*Listed entries*:
>>>>

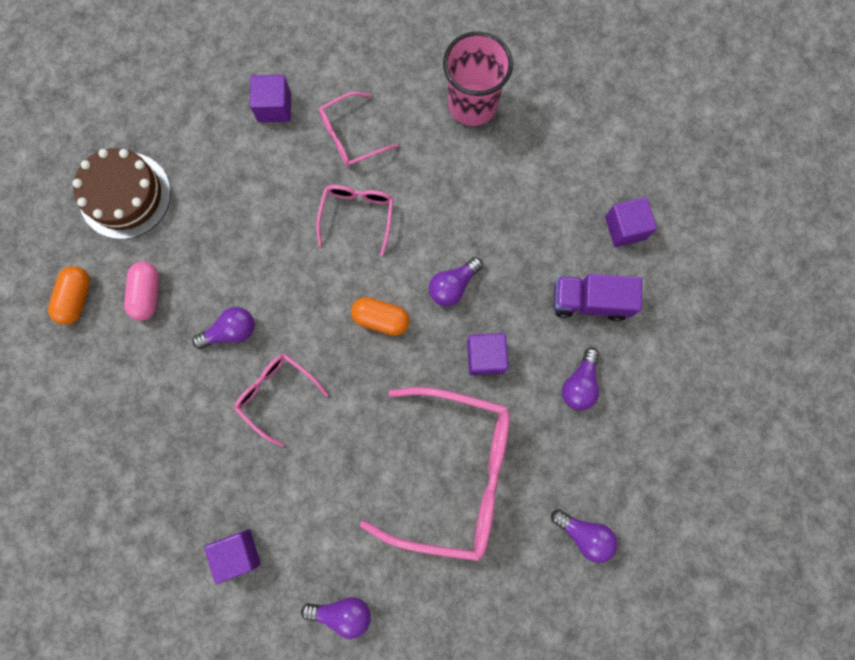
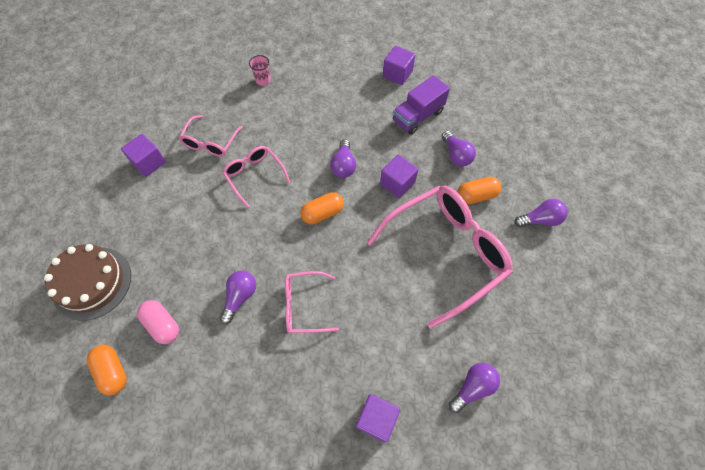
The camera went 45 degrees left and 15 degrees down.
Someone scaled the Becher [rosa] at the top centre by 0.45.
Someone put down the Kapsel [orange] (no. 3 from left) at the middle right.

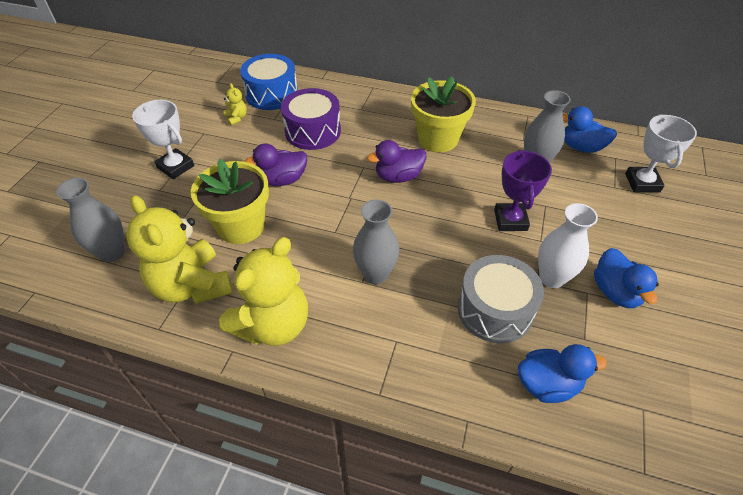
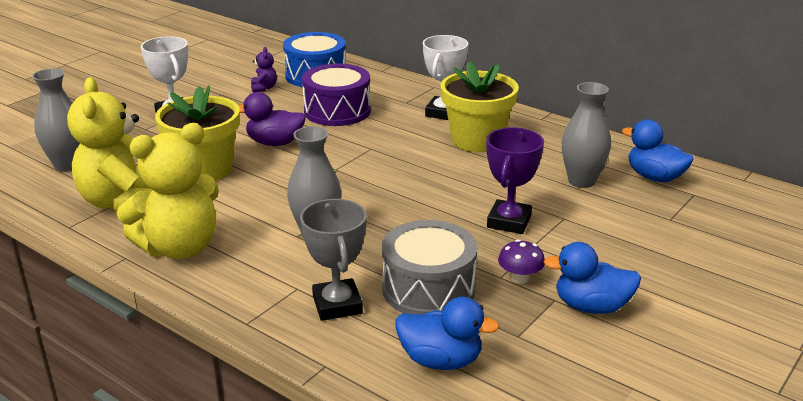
The camera went 20 degrees right and 20 degrees down.
Someone repainted the Teddybär [gelb] (no. 2 from left) at the top left, which became the Teddybär [lila] at the top left.
Someone put down the Pokal [grau] at the centre.
Someone carried the Pokal [weiß] (no. 2 from left) from the top right to the top centre.
Someone swapped the Vase [weiß] at the middle right for the Pilz [lila] at the centre.
Someone rotated the Ente [blau] (no. 3 from left in the first image) at the middle right by 90 degrees clockwise.
Someone took away the Ente [lila] (no. 2 from left) at the top centre.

<<<<

*What this task involves*:
Each line of the data above containing the string "went" is to be copied.

*Solution to this problem*:
The camera went 45 degrees left and 15 degrees down.
The camera went 20 degrees right and 20 degrees down.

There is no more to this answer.